- What to do
Would you reproduce exactly the lines below from the one holding "camera: 55 degrees left, 5 degrees up" through the one holding "(506, 525) = (687, 321): grey", inclusive, and no others?

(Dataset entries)
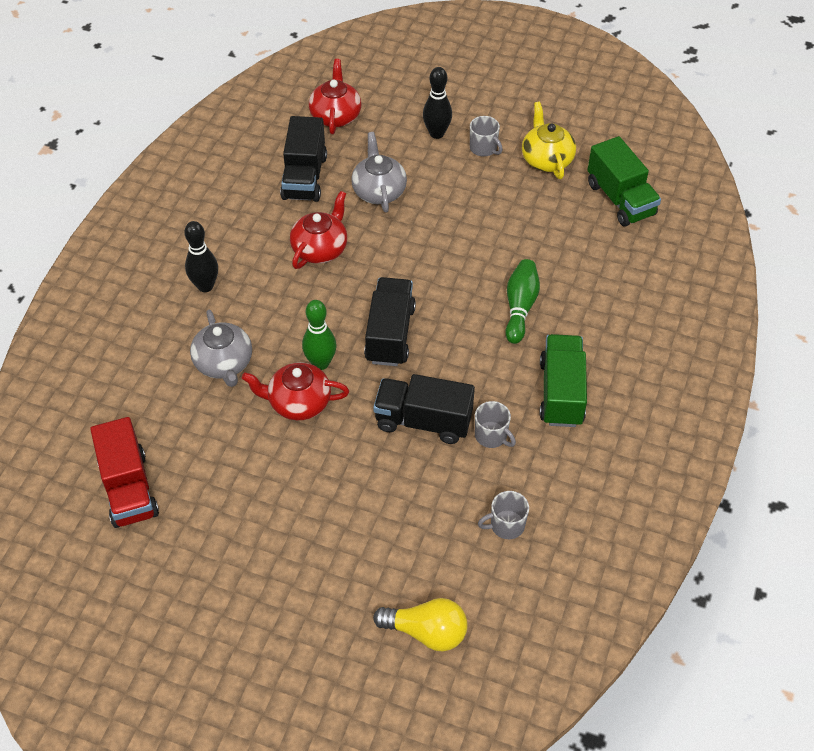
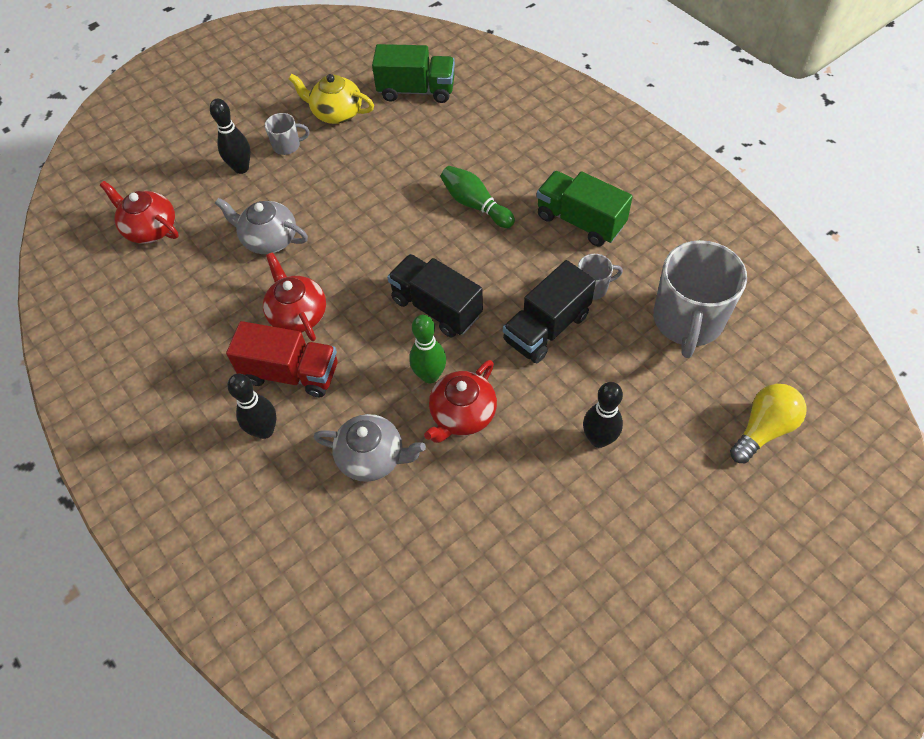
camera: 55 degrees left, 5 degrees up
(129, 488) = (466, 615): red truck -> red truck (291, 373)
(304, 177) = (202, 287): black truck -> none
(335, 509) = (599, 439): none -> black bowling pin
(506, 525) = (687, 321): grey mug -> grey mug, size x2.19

---

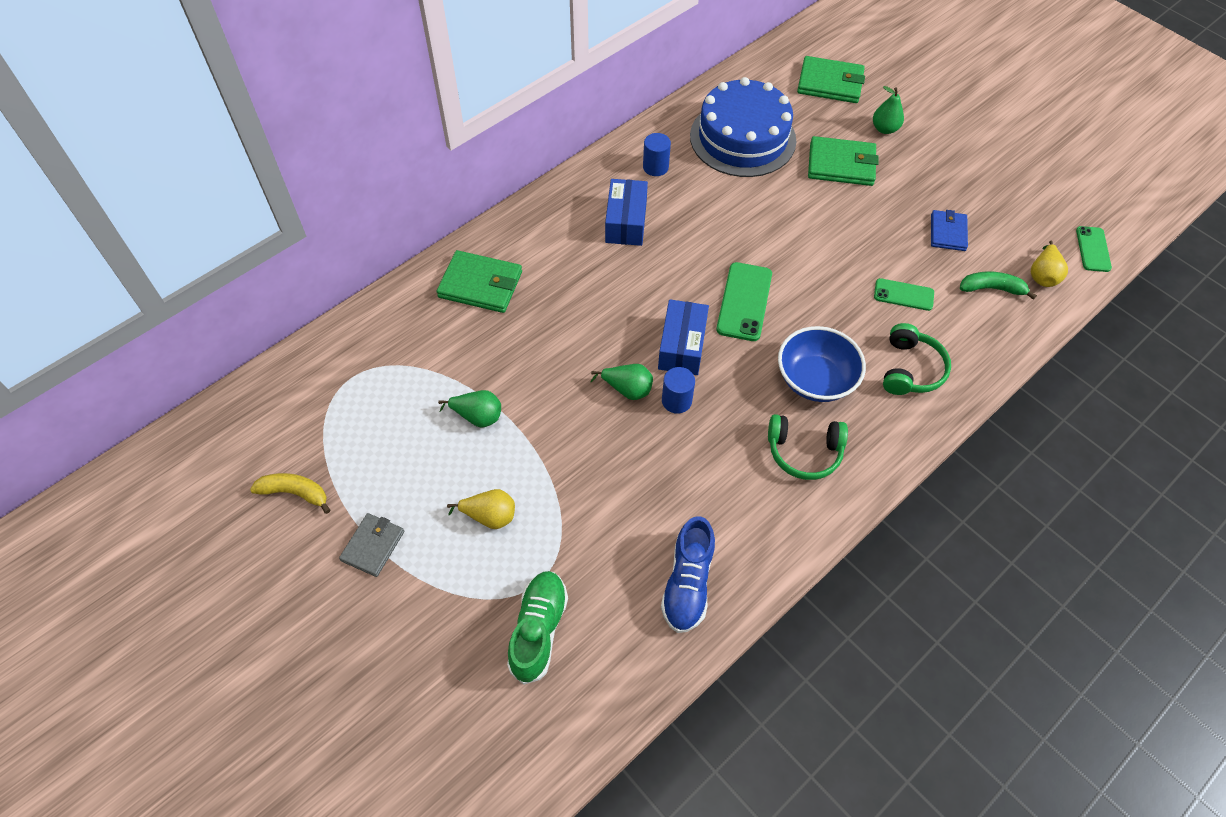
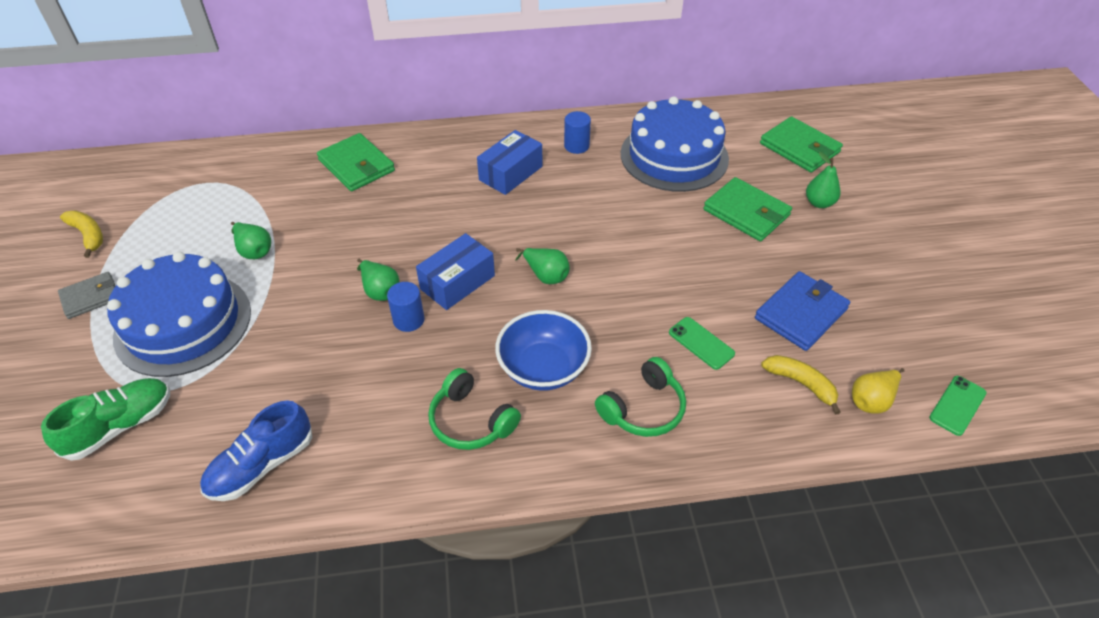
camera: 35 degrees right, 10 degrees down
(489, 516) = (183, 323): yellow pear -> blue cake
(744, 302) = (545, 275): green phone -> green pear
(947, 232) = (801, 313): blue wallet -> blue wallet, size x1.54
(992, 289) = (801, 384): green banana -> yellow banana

- Output for this task
camera: 55 degrees left, 5 degrees up
(129, 488) = (466, 615): red truck -> red truck (291, 373)
(304, 177) = (202, 287): black truck -> none
(335, 509) = (599, 439): none -> black bowling pin
(506, 525) = (687, 321): grey mug -> grey mug, size x2.19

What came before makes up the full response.